Colored shape movement records:
################

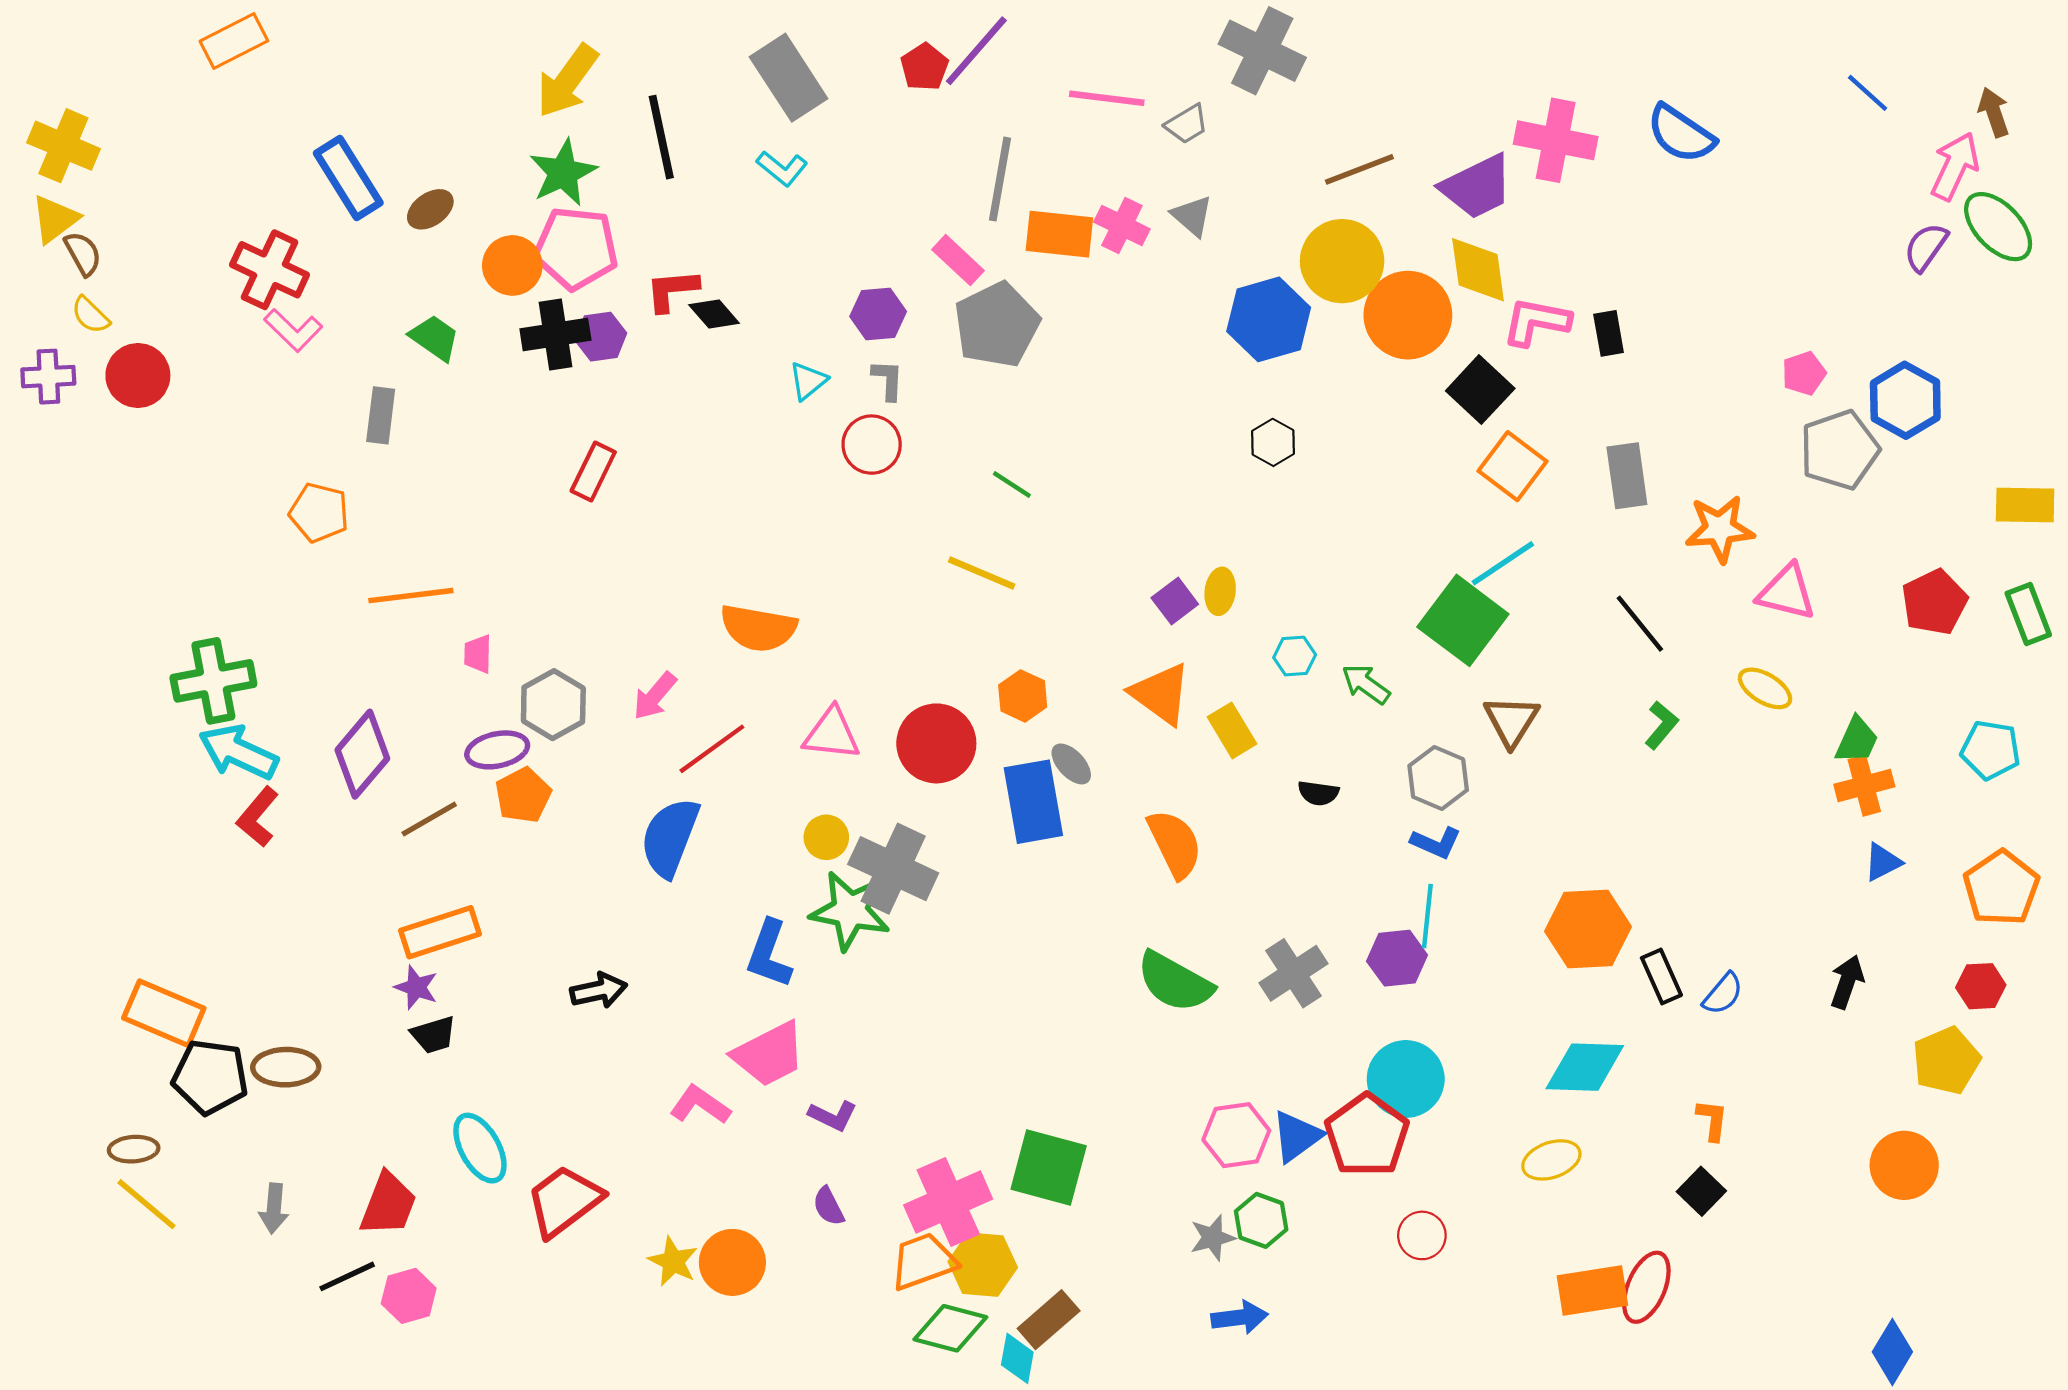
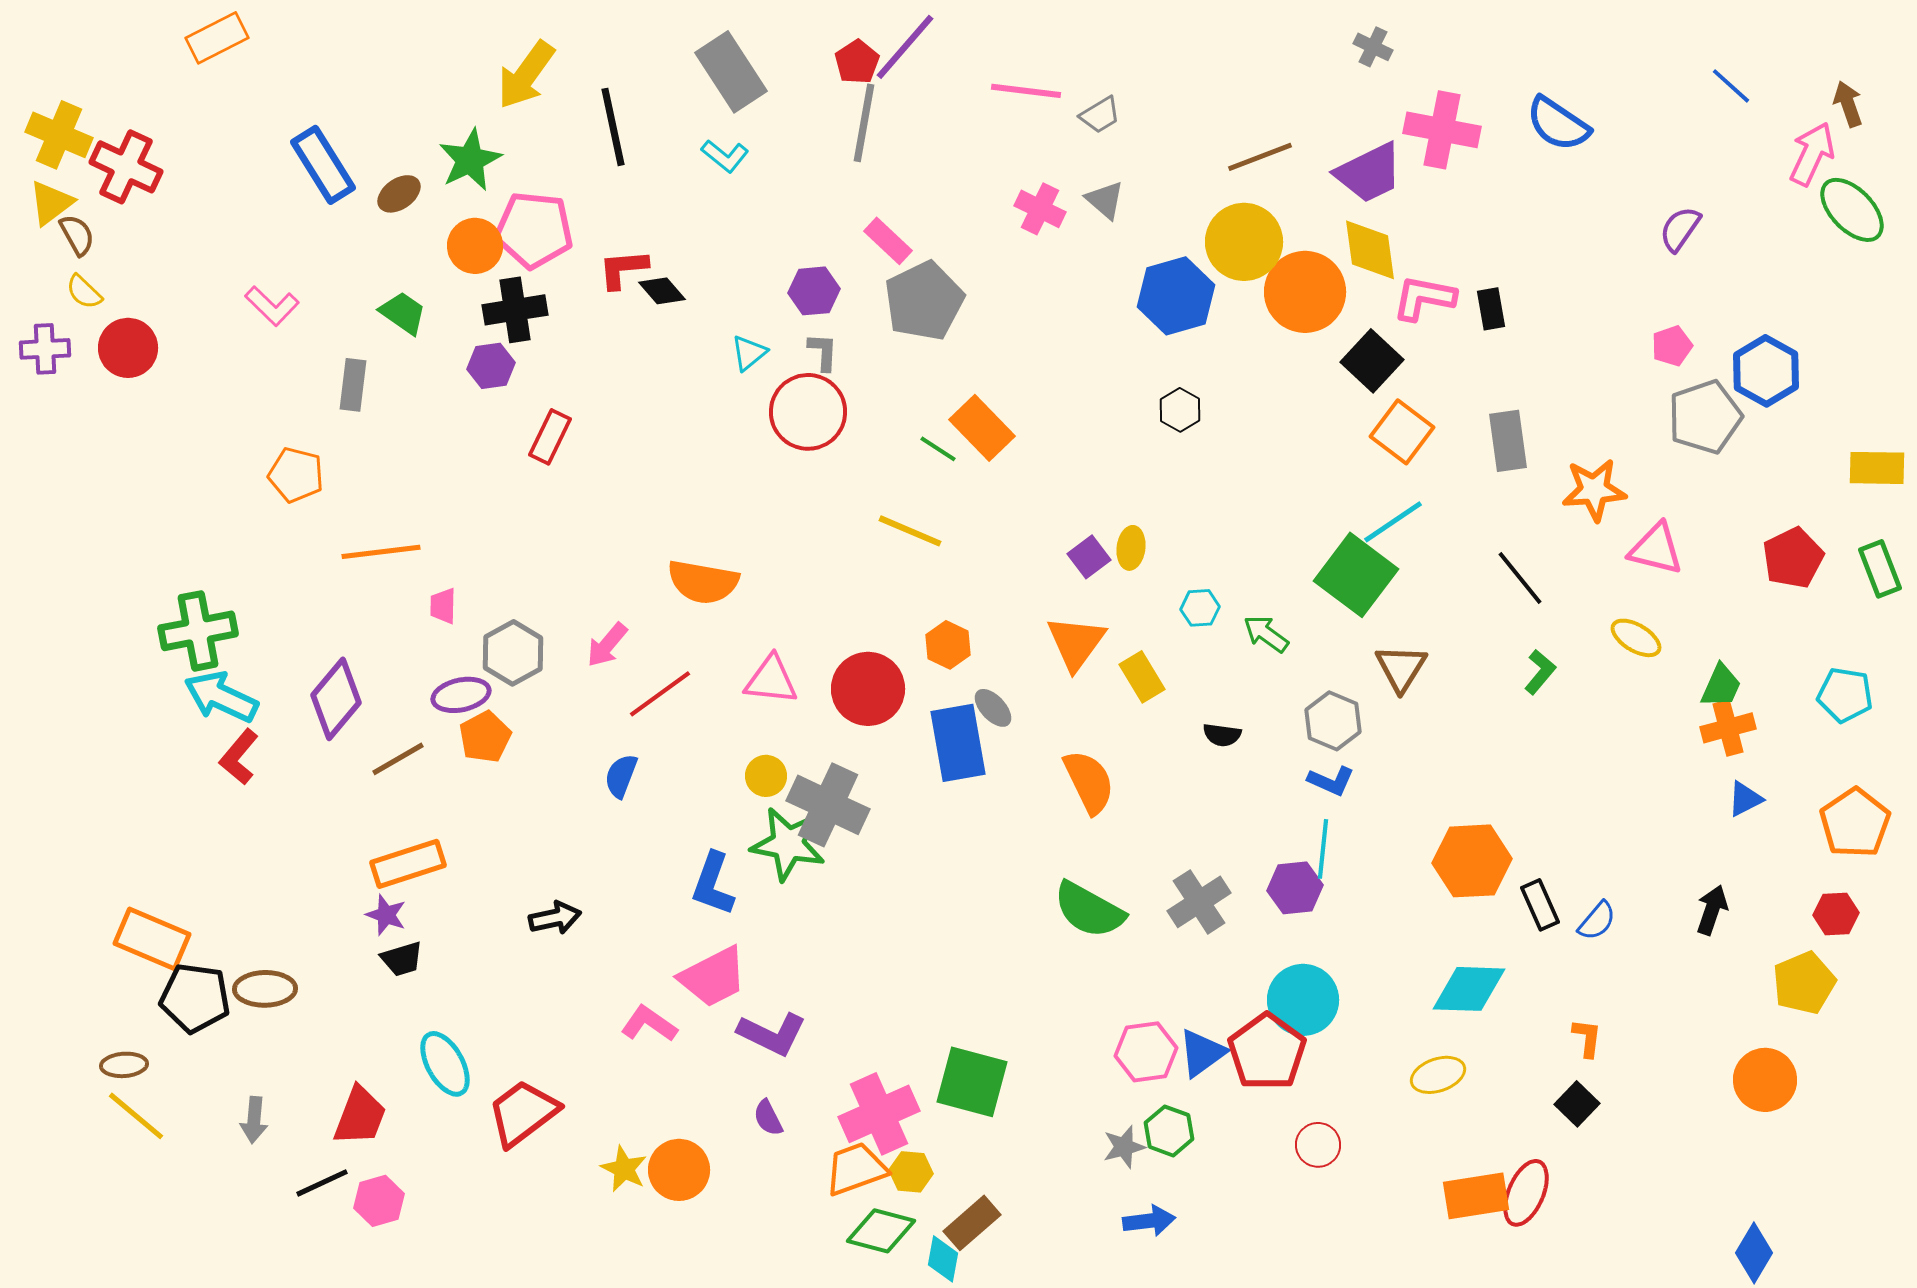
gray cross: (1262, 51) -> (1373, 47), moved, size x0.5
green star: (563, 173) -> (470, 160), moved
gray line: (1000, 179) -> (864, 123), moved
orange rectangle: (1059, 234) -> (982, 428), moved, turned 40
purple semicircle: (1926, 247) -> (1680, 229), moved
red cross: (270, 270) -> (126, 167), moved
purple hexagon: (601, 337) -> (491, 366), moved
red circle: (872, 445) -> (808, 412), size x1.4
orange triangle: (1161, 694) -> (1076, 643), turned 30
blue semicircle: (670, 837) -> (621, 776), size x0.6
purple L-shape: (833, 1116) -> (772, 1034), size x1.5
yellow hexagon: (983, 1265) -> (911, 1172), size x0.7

################

# Task to complete:
Each line of the entries above that contains "cross" is to be copied.

# Response to this exercise:
gray cross: (1262, 51) -> (1373, 47), moved, size x0.5
red cross: (270, 270) -> (126, 167), moved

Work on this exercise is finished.